◆ **Work instructions**:
Each entry should be transcribed exactly as written, and any picture left out.

◆ **Dataset entries**:
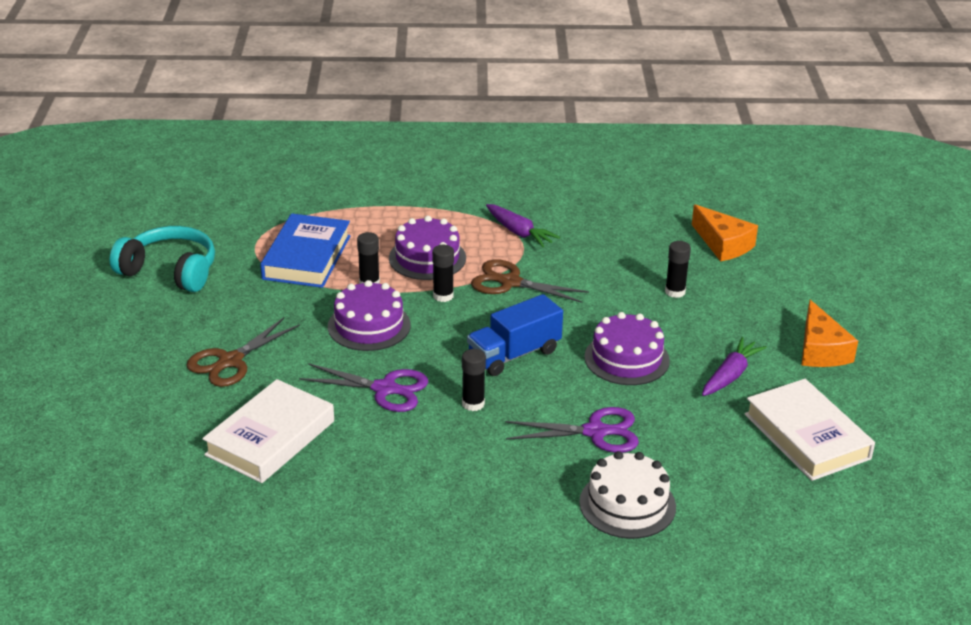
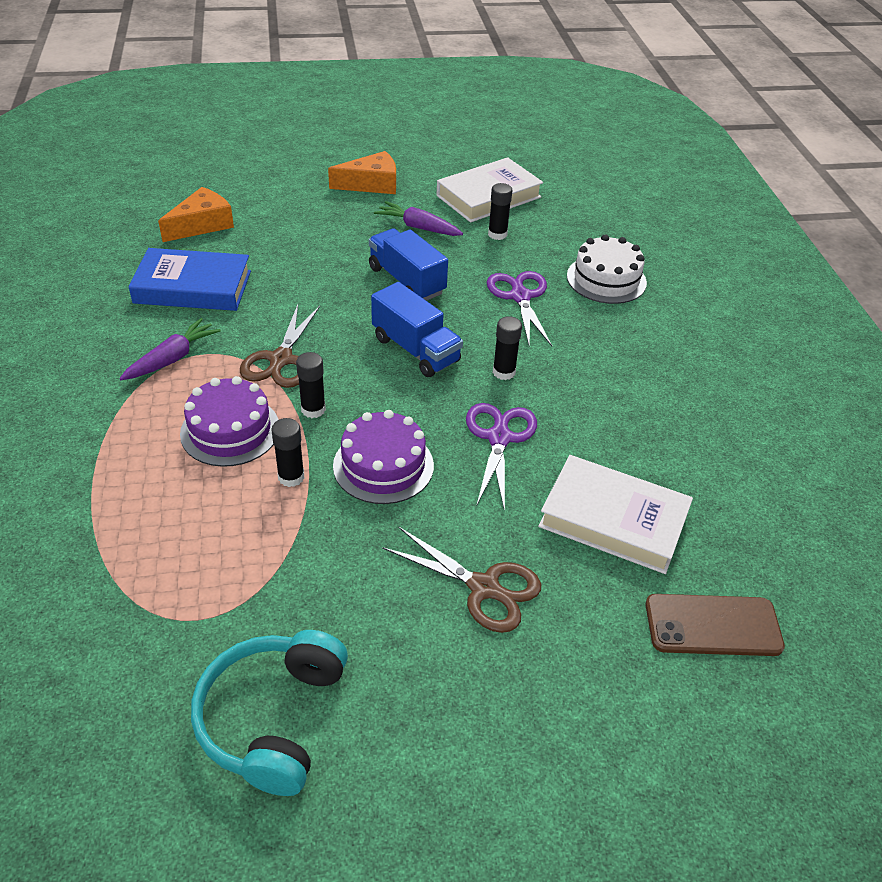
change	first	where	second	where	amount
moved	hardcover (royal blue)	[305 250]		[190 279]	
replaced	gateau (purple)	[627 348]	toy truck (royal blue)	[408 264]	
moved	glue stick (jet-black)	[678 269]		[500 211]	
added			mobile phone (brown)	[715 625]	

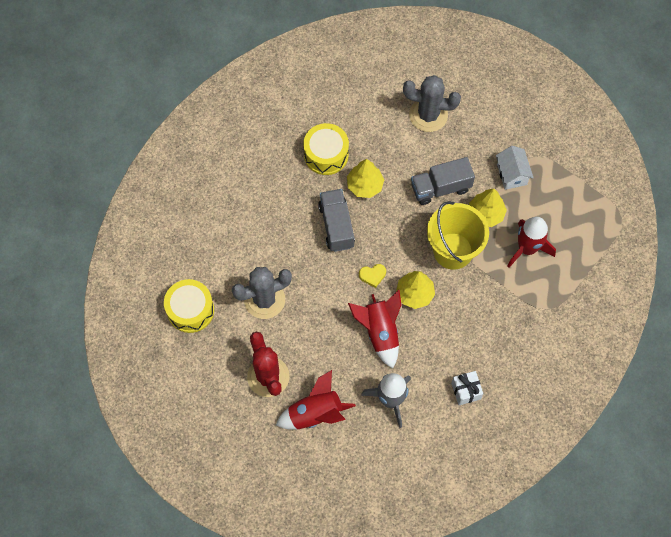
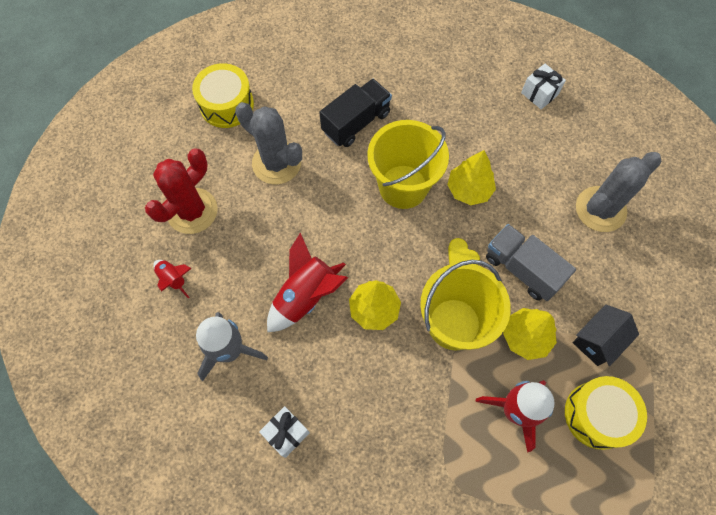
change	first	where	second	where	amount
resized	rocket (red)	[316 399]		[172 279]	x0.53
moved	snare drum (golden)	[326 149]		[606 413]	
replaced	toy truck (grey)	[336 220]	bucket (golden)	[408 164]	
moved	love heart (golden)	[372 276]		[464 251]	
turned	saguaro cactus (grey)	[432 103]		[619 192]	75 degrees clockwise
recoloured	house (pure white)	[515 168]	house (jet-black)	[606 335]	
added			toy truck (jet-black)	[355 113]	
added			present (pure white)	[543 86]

◆ **Exercise result**:
change	first	where	second	where	amount
moved	hardcover (royal blue)	[305 250]		[190 279]	
replaced	gateau (purple)	[627 348]	toy truck (royal blue)	[408 264]	
moved	glue stick (jet-black)	[678 269]		[500 211]	
added			mobile phone (brown)	[715 625]	

change	first	where	second	where	amount
resized	rocket (red)	[316 399]		[172 279]	x0.53
moved	snare drum (golden)	[326 149]		[606 413]	
replaced	toy truck (grey)	[336 220]	bucket (golden)	[408 164]	
moved	love heart (golden)	[372 276]		[464 251]	
turned	saguaro cactus (grey)	[432 103]		[619 192]	75 degrees clockwise
recoloured	house (pure white)	[515 168]	house (jet-black)	[606 335]	
added			toy truck (jet-black)	[355 113]	
added			present (pure white)	[543 86]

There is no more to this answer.